(REQUIRED WORK):
All entries below must be reproduced without a single change.

Records from a data source
══════════

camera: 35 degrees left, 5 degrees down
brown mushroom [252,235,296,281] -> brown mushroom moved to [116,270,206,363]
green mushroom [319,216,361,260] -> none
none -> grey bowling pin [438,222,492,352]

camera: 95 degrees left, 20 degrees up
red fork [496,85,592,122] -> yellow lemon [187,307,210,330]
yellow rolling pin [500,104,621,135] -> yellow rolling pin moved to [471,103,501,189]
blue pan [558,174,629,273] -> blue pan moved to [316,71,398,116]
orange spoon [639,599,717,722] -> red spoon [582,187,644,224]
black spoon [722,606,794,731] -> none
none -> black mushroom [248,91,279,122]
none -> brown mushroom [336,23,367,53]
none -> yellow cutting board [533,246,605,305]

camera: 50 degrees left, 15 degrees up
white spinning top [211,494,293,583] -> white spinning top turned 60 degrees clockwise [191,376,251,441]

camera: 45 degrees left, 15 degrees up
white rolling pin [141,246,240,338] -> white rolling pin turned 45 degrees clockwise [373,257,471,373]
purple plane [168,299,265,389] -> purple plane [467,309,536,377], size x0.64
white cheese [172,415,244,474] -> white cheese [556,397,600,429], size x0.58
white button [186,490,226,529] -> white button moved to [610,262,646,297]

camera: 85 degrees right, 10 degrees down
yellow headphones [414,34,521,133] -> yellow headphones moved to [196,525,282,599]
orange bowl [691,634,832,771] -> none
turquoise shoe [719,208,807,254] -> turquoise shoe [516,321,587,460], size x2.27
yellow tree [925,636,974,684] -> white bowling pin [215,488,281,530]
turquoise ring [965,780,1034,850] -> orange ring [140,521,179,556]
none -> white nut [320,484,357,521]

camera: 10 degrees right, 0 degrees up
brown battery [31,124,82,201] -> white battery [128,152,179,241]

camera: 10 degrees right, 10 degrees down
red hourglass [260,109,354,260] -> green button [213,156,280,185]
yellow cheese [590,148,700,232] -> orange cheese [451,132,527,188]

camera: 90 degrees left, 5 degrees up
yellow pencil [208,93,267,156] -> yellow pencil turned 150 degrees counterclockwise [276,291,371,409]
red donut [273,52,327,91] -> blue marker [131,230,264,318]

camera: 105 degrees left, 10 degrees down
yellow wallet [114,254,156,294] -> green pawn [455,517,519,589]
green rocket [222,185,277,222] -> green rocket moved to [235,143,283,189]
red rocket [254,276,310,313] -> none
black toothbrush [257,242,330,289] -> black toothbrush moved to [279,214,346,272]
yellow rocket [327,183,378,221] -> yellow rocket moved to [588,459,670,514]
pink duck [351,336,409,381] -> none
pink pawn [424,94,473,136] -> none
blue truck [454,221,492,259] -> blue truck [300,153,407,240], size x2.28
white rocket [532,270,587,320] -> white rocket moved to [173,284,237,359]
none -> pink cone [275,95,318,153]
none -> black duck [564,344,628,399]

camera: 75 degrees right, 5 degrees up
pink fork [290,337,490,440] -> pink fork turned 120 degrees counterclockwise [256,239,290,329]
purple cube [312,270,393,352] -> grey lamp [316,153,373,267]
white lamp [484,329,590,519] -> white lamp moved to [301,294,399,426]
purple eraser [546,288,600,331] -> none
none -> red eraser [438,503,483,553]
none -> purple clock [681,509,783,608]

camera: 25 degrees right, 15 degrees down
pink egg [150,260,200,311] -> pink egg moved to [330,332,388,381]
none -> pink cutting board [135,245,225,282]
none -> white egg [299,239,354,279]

══════════

(RESPONSE BOX):
camera: 35 degrees left, 5 degrees down
brown mushroom [252,235,296,281] -> brown mushroom moved to [116,270,206,363]
green mushroom [319,216,361,260] -> none
none -> grey bowling pin [438,222,492,352]

camera: 95 degrees left, 20 degrees up
red fork [496,85,592,122] -> yellow lemon [187,307,210,330]
yellow rolling pin [500,104,621,135] -> yellow rolling pin moved to [471,103,501,189]
blue pan [558,174,629,273] -> blue pan moved to [316,71,398,116]
orange spoon [639,599,717,722] -> red spoon [582,187,644,224]
black spoon [722,606,794,731] -> none
none -> black mushroom [248,91,279,122]
none -> brown mushroom [336,23,367,53]
none -> yellow cutting board [533,246,605,305]

camera: 50 degrees left, 15 degrees up
white spinning top [211,494,293,583] -> white spinning top turned 60 degrees clockwise [191,376,251,441]

camera: 45 degrees left, 15 degrees up
white rolling pin [141,246,240,338] -> white rolling pin turned 45 degrees clockwise [373,257,471,373]
purple plane [168,299,265,389] -> purple plane [467,309,536,377], size x0.64
white cheese [172,415,244,474] -> white cheese [556,397,600,429], size x0.58
white button [186,490,226,529] -> white button moved to [610,262,646,297]

camera: 85 degrees right, 10 degrees down
yellow headphones [414,34,521,133] -> yellow headphones moved to [196,525,282,599]
orange bowl [691,634,832,771] -> none
turquoise shoe [719,208,807,254] -> turquoise shoe [516,321,587,460], size x2.27
yellow tree [925,636,974,684] -> white bowling pin [215,488,281,530]
turquoise ring [965,780,1034,850] -> orange ring [140,521,179,556]
none -> white nut [320,484,357,521]

camera: 10 degrees right, 0 degrees up
brown battery [31,124,82,201] -> white battery [128,152,179,241]

camera: 10 degrees right, 10 degrees down
red hourglass [260,109,354,260] -> green button [213,156,280,185]
yellow cheese [590,148,700,232] -> orange cheese [451,132,527,188]

camera: 90 degrees left, 5 degrees up
yellow pencil [208,93,267,156] -> yellow pencil turned 150 degrees counterclockwise [276,291,371,409]
red donut [273,52,327,91] -> blue marker [131,230,264,318]

camera: 105 degrees left, 10 degrees down
yellow wallet [114,254,156,294] -> green pawn [455,517,519,589]
green rocket [222,185,277,222] -> green rocket moved to [235,143,283,189]
red rocket [254,276,310,313] -> none
black toothbrush [257,242,330,289] -> black toothbrush moved to [279,214,346,272]
yellow rocket [327,183,378,221] -> yellow rocket moved to [588,459,670,514]
pink duck [351,336,409,381] -> none
pink pawn [424,94,473,136] -> none
blue truck [454,221,492,259] -> blue truck [300,153,407,240], size x2.28
white rocket [532,270,587,320] -> white rocket moved to [173,284,237,359]
none -> pink cone [275,95,318,153]
none -> black duck [564,344,628,399]

camera: 75 degrees right, 5 degrees up
pink fork [290,337,490,440] -> pink fork turned 120 degrees counterclockwise [256,239,290,329]
purple cube [312,270,393,352] -> grey lamp [316,153,373,267]
white lamp [484,329,590,519] -> white lamp moved to [301,294,399,426]
purple eraser [546,288,600,331] -> none
none -> red eraser [438,503,483,553]
none -> purple clock [681,509,783,608]

camera: 25 degrees right, 15 degrees down
pink egg [150,260,200,311] -> pink egg moved to [330,332,388,381]
none -> pink cutting board [135,245,225,282]
none -> white egg [299,239,354,279]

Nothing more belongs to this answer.